*** Opening of DATA ***
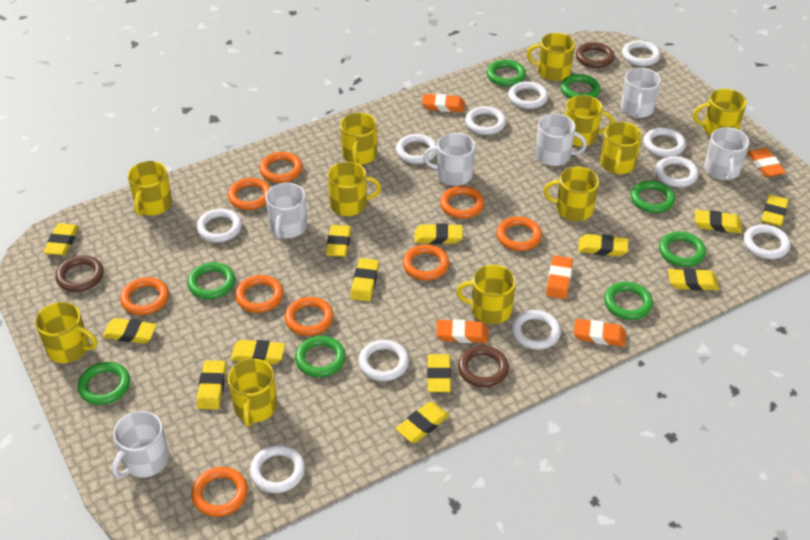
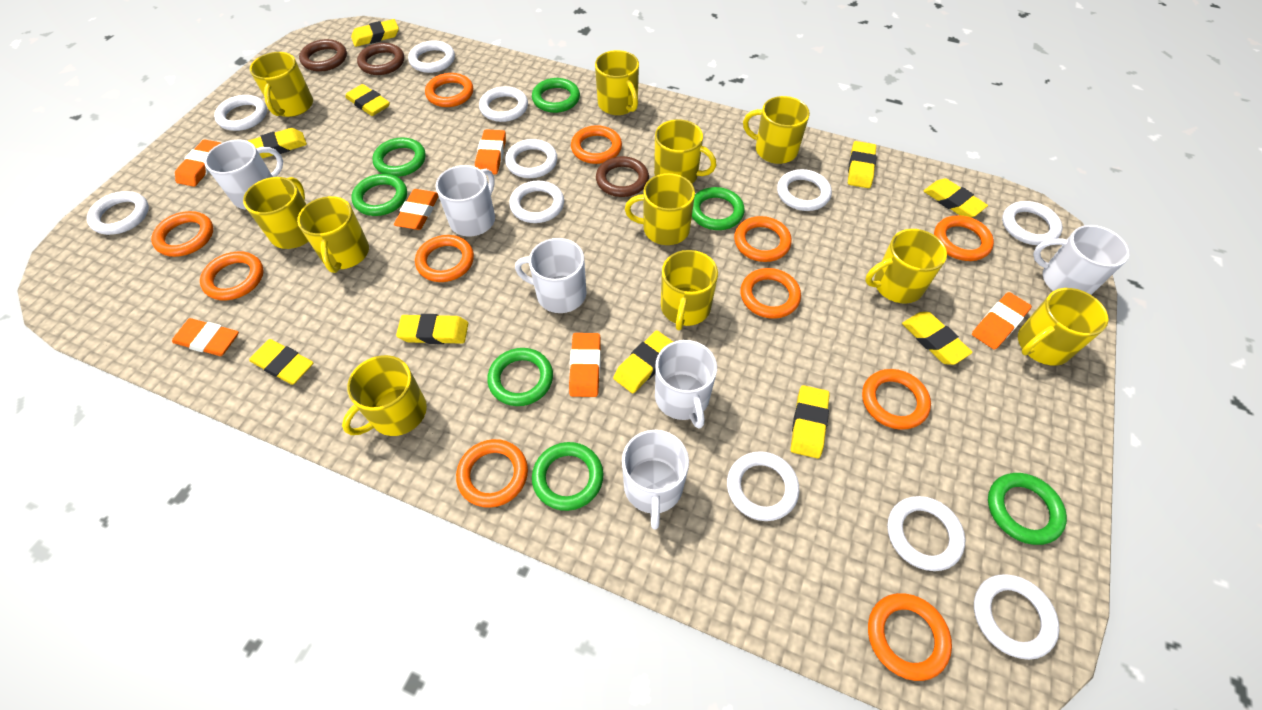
green ring: 8 -> 7
orange eraser: 5 -> 6
orange ring: 9 -> 11
yellow eraser: 13 -> 10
*** Close of DATA ***
**EXERCISE AIM:** Without the pictures, transcribe the listing above exactly.

**REPLY TO THE EXERCISE:**
green ring: 8 -> 7
orange eraser: 5 -> 6
orange ring: 9 -> 11
yellow eraser: 13 -> 10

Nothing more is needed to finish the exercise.